- **DIRECTIONS FOR THIS TASK**: Between the line containing "yellow 1x1 cone [296,172,326,222] -> none" and the line containing "none -> yellow 1x1 brick [491,170,564,268]" lies a run of lines; give that run again exactly, with both of those lines, and nothing else from the entries below.

- **DATA TO USE**:
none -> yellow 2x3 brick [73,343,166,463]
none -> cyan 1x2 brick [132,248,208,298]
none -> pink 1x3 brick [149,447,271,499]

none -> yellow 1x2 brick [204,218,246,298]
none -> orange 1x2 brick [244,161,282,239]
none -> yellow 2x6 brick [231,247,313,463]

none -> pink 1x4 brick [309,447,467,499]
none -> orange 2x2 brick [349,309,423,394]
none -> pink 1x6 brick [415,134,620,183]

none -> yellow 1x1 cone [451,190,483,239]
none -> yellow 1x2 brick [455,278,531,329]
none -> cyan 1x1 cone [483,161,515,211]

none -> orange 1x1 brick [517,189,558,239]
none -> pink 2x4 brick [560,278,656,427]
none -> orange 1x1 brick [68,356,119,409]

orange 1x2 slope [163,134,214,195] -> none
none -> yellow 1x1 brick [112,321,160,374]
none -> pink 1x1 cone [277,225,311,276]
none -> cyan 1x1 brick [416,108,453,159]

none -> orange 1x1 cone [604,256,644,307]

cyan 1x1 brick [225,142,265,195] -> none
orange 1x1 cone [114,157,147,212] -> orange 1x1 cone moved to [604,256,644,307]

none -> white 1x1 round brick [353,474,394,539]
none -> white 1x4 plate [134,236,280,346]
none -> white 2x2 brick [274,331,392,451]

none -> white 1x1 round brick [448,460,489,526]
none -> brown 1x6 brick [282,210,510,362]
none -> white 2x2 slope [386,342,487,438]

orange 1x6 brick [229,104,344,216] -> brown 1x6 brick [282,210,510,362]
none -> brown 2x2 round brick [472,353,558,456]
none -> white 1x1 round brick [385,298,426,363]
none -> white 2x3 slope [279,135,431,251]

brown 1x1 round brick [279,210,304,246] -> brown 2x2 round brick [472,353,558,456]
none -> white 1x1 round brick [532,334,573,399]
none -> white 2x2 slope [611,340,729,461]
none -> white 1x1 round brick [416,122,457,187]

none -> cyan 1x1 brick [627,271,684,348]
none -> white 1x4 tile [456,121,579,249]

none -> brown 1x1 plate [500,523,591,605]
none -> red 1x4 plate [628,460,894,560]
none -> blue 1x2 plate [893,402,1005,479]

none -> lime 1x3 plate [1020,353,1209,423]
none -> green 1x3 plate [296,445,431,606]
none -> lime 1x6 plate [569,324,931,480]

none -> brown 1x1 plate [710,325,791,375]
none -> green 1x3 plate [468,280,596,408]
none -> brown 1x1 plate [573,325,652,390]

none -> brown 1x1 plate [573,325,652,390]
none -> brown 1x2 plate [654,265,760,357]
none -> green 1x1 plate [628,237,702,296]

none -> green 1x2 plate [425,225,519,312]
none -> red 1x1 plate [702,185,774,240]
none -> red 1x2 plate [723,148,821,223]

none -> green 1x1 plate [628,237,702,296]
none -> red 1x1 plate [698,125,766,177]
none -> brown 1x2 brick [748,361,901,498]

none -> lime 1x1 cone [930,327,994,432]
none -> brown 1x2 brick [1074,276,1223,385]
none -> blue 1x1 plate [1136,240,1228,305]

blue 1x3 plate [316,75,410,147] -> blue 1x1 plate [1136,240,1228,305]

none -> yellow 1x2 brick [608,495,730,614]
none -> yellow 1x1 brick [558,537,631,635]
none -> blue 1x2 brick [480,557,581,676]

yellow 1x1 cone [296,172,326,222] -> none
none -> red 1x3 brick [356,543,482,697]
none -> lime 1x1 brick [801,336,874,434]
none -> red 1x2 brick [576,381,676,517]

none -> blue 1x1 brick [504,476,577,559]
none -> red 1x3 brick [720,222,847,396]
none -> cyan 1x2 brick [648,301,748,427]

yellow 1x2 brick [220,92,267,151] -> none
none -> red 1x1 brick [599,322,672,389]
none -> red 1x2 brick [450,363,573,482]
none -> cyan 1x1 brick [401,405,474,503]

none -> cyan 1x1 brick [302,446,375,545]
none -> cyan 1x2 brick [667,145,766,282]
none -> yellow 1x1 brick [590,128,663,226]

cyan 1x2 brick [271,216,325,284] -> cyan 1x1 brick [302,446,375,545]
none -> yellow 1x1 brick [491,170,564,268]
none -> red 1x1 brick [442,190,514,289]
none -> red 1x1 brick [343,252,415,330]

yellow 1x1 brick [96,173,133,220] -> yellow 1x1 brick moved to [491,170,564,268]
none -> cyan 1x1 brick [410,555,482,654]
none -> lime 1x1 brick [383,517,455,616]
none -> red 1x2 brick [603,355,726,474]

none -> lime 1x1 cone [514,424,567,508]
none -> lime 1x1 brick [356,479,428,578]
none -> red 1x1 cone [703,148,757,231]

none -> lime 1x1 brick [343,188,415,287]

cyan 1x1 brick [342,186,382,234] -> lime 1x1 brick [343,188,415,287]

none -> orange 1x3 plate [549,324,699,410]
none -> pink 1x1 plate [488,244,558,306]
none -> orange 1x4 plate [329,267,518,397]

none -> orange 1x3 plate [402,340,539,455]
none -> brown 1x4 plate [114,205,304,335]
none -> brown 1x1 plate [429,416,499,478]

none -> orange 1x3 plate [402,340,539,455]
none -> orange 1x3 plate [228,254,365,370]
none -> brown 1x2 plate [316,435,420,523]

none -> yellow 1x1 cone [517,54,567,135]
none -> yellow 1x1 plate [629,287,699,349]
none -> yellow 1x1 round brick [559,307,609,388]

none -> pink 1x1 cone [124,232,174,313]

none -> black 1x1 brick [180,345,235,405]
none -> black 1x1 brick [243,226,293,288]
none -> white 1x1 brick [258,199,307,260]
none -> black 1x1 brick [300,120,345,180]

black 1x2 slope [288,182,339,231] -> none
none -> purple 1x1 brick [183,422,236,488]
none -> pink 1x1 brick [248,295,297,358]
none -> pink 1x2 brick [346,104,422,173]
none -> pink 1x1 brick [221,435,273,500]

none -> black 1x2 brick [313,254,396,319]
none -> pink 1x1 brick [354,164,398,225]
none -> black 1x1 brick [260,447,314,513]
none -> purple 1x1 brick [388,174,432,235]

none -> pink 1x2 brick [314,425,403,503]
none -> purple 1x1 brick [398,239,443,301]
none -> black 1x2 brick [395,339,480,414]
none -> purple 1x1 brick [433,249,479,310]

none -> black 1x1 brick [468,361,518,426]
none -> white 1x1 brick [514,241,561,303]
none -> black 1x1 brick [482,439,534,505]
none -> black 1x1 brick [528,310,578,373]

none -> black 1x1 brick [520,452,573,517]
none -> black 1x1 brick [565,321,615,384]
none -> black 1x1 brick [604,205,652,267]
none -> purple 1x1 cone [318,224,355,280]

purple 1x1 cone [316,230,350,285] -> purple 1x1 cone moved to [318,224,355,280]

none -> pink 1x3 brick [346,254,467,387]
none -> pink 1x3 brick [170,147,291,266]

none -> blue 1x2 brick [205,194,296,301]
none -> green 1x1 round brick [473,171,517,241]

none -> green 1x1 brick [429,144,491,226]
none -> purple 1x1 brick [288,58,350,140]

- **WRITTEN RESPONSE**:
yellow 1x1 cone [296,172,326,222] -> none
none -> red 1x3 brick [356,543,482,697]
none -> lime 1x1 brick [801,336,874,434]
none -> red 1x2 brick [576,381,676,517]

none -> blue 1x1 brick [504,476,577,559]
none -> red 1x3 brick [720,222,847,396]
none -> cyan 1x2 brick [648,301,748,427]

yellow 1x2 brick [220,92,267,151] -> none
none -> red 1x1 brick [599,322,672,389]
none -> red 1x2 brick [450,363,573,482]
none -> cyan 1x1 brick [401,405,474,503]

none -> cyan 1x1 brick [302,446,375,545]
none -> cyan 1x2 brick [667,145,766,282]
none -> yellow 1x1 brick [590,128,663,226]

cyan 1x2 brick [271,216,325,284] -> cyan 1x1 brick [302,446,375,545]
none -> yellow 1x1 brick [491,170,564,268]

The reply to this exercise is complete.